=== Work order ===
Collect every line below that contains the word "door".

=== Study material ===

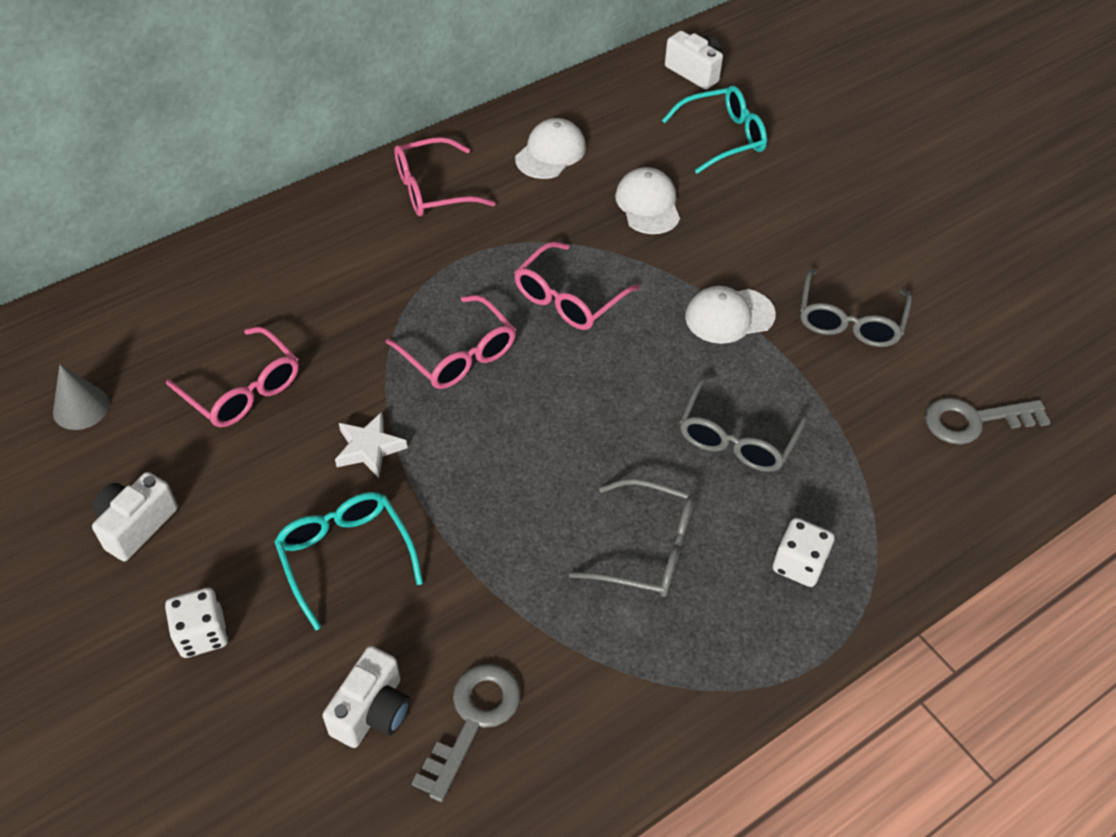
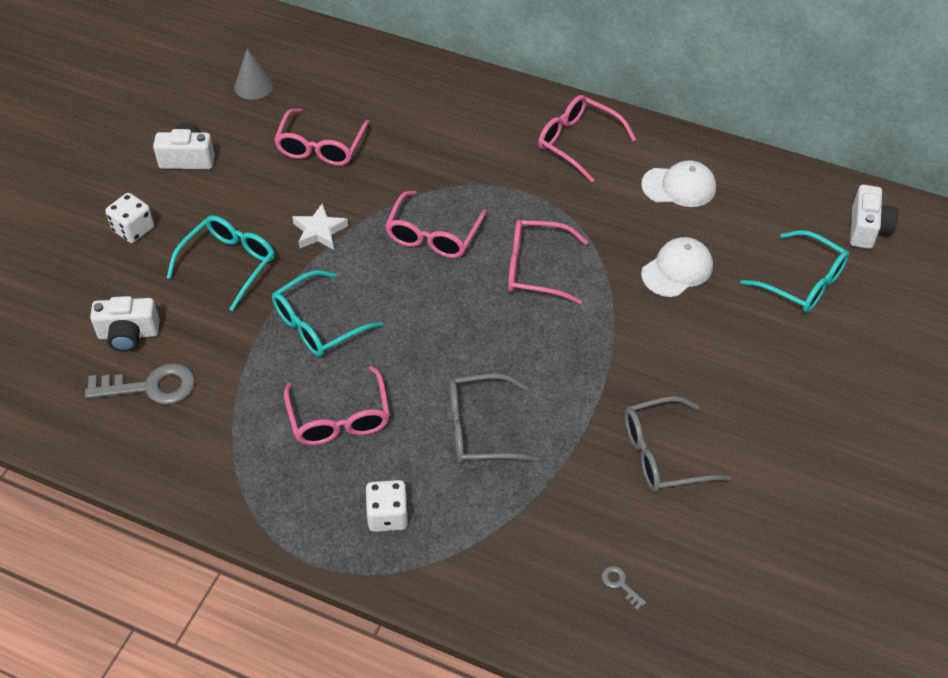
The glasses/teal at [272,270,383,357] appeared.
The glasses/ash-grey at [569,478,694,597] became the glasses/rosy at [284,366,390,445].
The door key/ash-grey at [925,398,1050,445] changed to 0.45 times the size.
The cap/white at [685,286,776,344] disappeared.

--

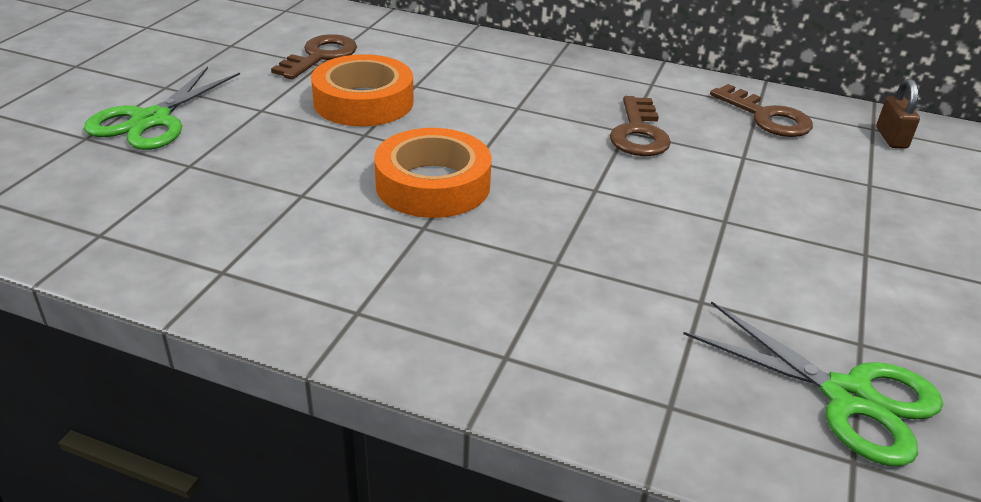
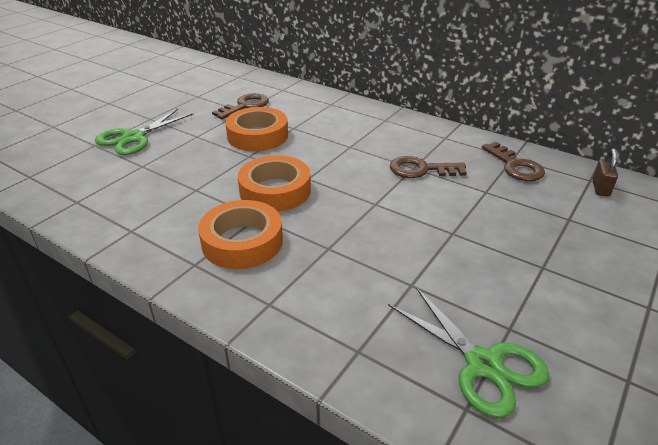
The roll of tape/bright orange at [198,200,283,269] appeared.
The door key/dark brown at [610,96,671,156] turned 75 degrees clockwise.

=== Answer to the exercise ===
The door key/ash-grey at [925,398,1050,445] changed to 0.45 times the size.
The door key/dark brown at [610,96,671,156] turned 75 degrees clockwise.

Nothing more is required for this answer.